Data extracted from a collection
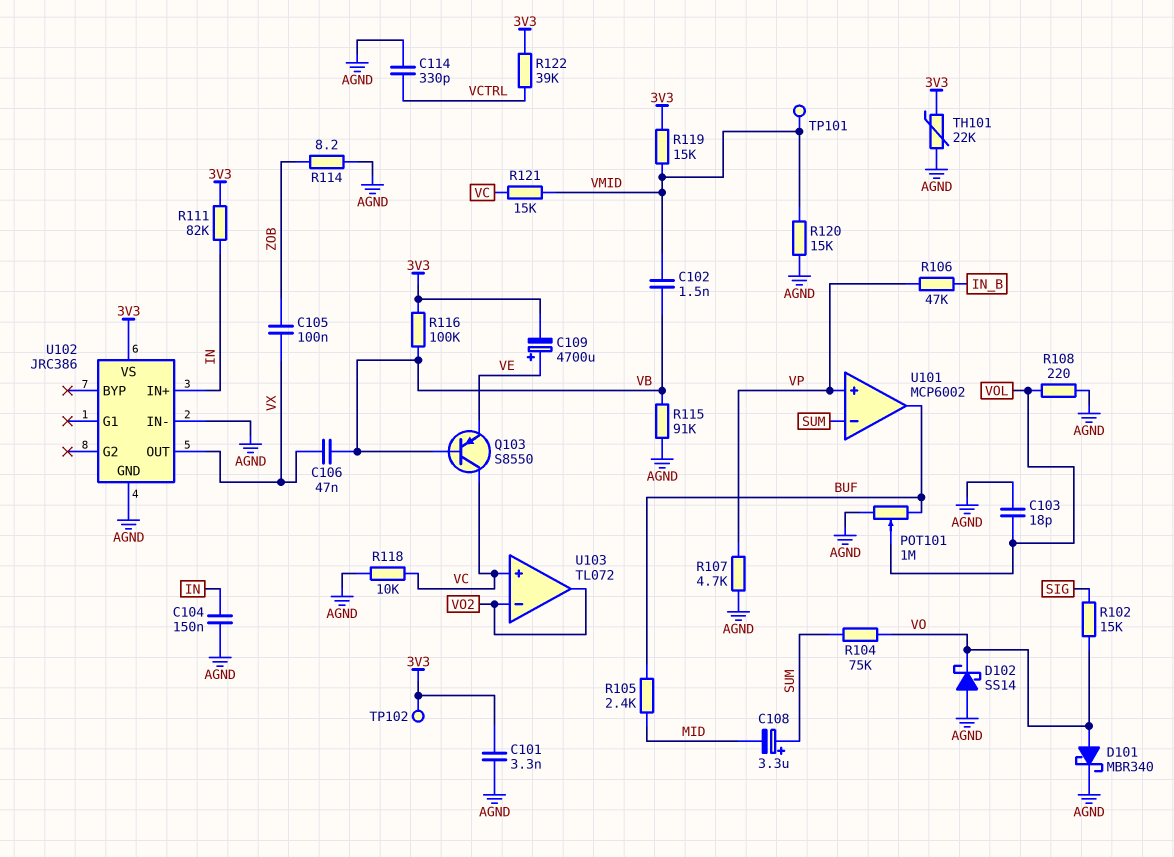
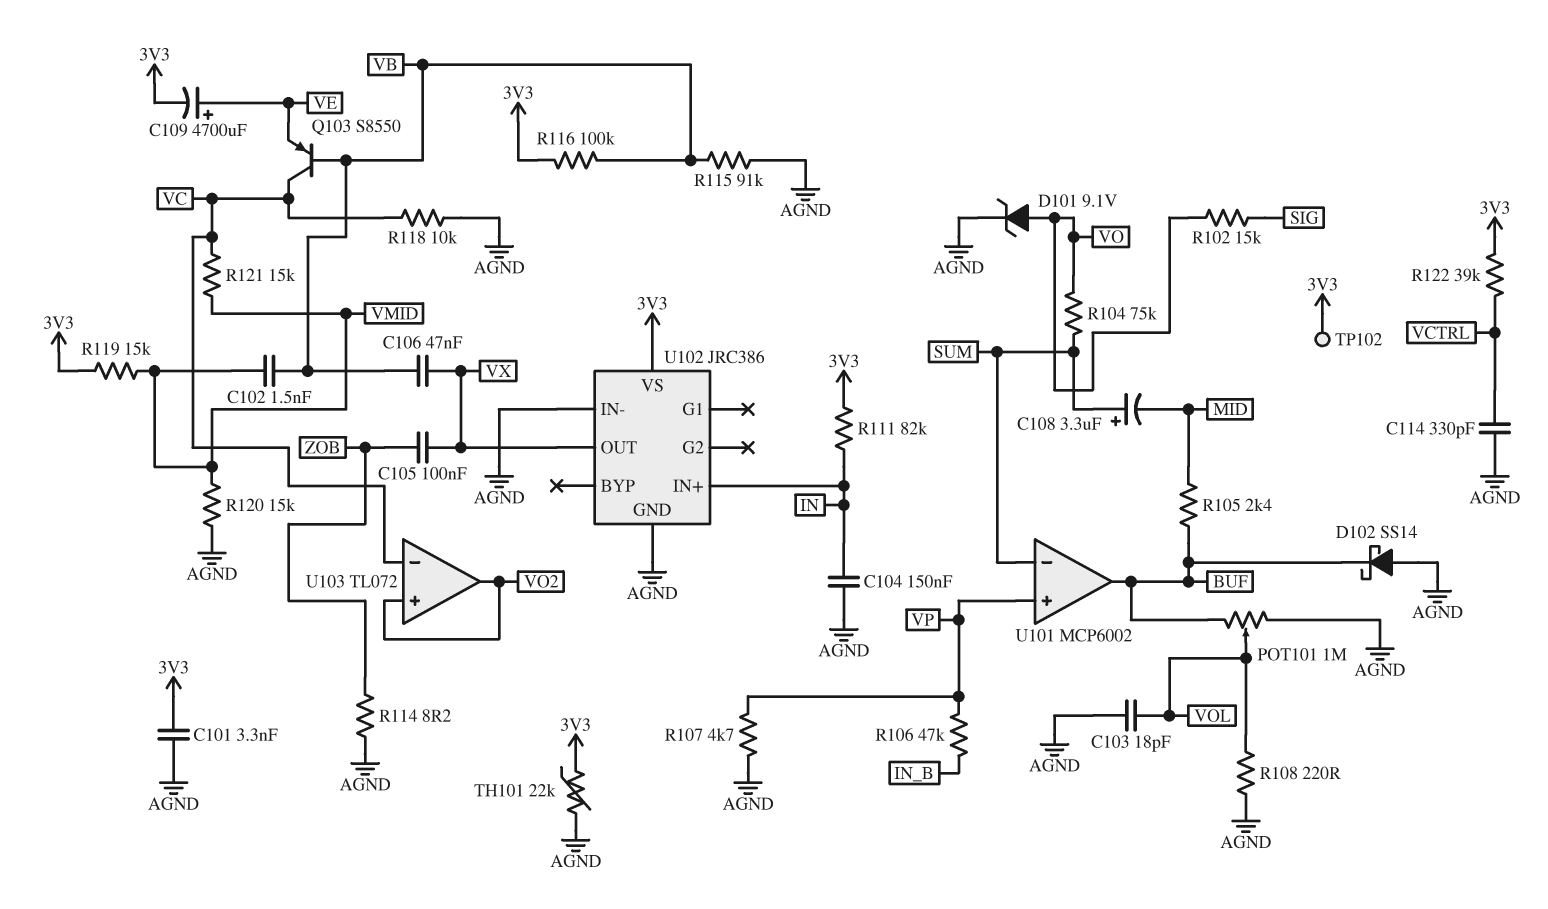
D101: schottky MBR340 (A VO, K AGND) -> zener 9.1V (A VO, K AGND)
D102: schottky SS14 (A AGND, K VO) -> schottky SS14 (A AGND, K BUF)
TP101: test point (VMID) -> none
U103 pin in+: VC -> VO2
U103 pin in-: VO2 -> VC

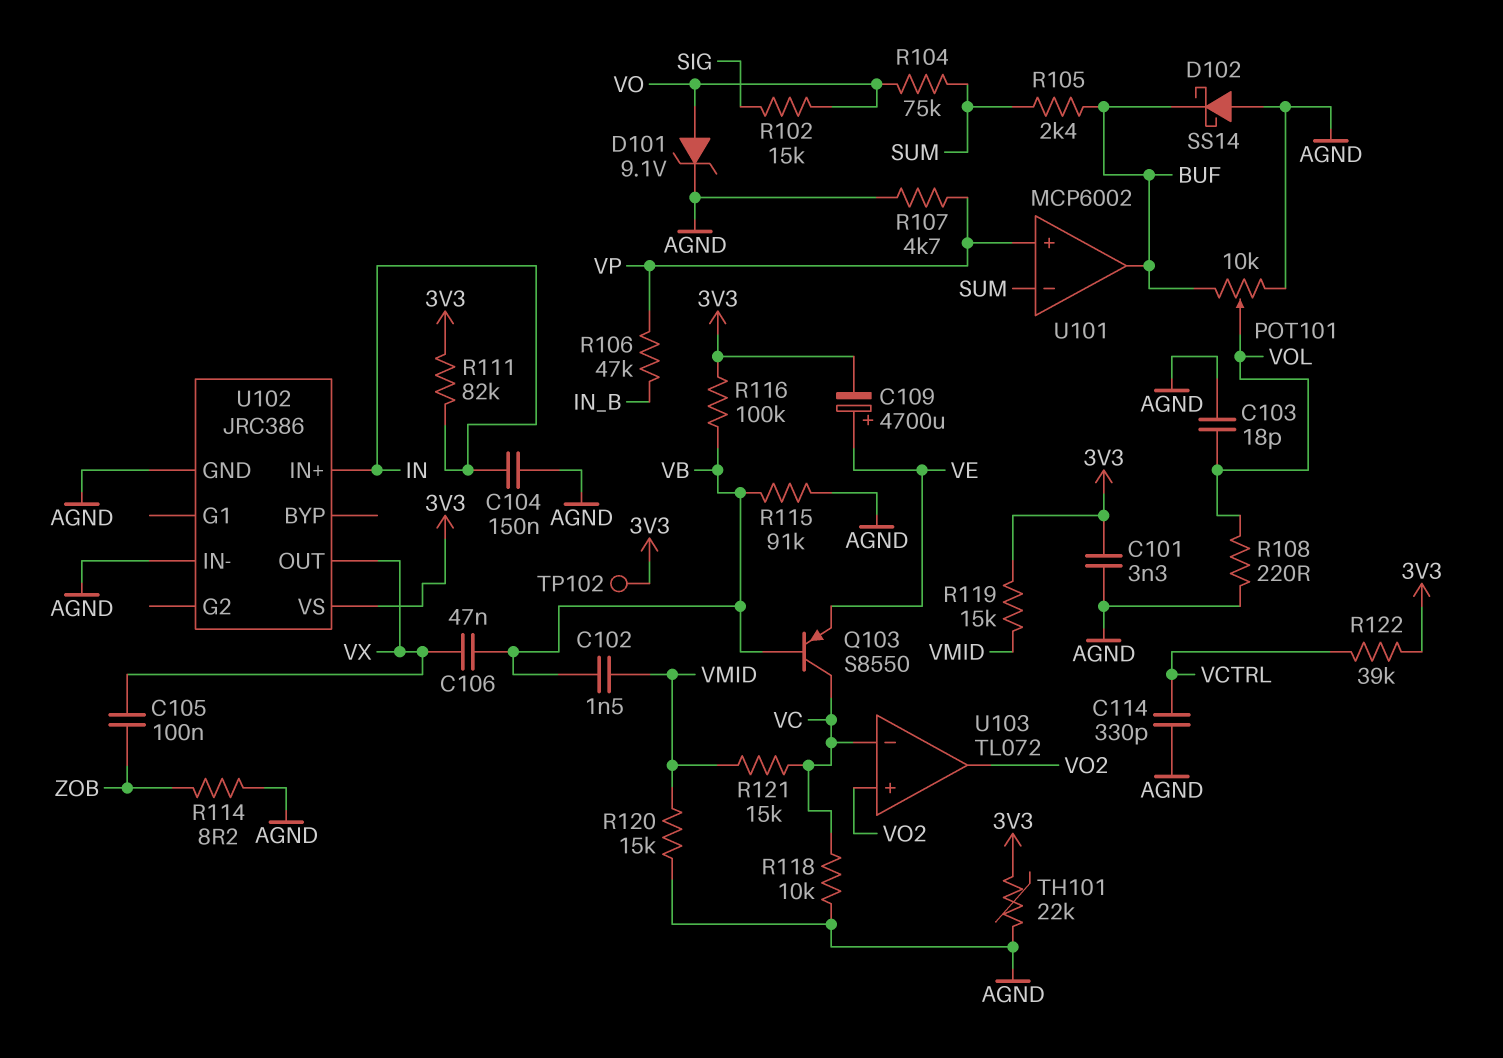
C108: 3.3uF (plus SUM, minus MID) -> none
POT101: 1M (AGND, BUF, wiper VOL) -> 10k (AGND, BUF, wiper VOL)
R105: 2.4k (BUF, MID) -> 2.4k (BUF, SUM)

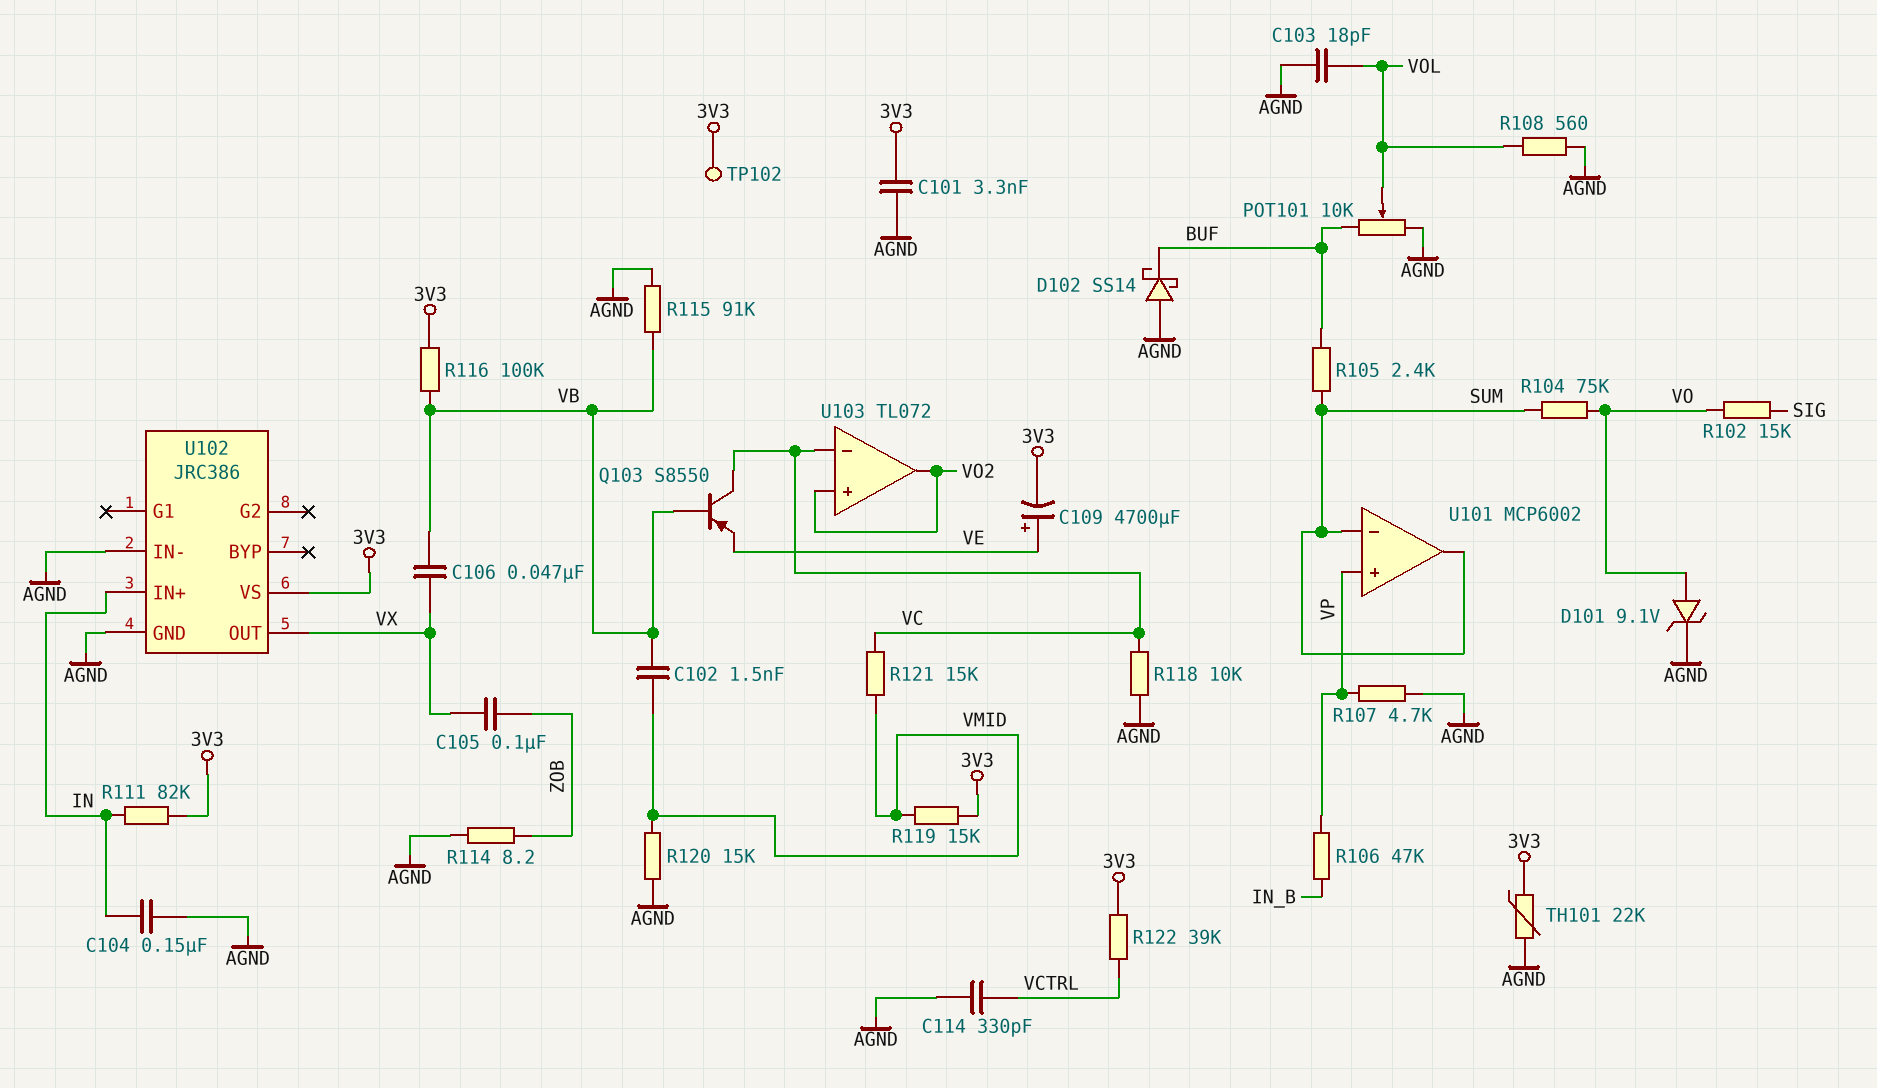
R108: 220 (AGND, VOL) -> 560 (AGND, VOL)
U101 pin out: BUF -> SUM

◆ **ABOUT THIS TASK**: Please transcribe, word for word, every line from the one containing "TP101: test point (VMID) -> none" through the last line of the records, both included, and leave the pictures out.

◆ **RESPONSE**:
TP101: test point (VMID) -> none
U103 pin in+: VC -> VO2
U103 pin in-: VO2 -> VC

C108: 3.3uF (plus SUM, minus MID) -> none
POT101: 1M (AGND, BUF, wiper VOL) -> 10k (AGND, BUF, wiper VOL)
R105: 2.4k (BUF, MID) -> 2.4k (BUF, SUM)

R108: 220 (AGND, VOL) -> 560 (AGND, VOL)
U101 pin out: BUF -> SUM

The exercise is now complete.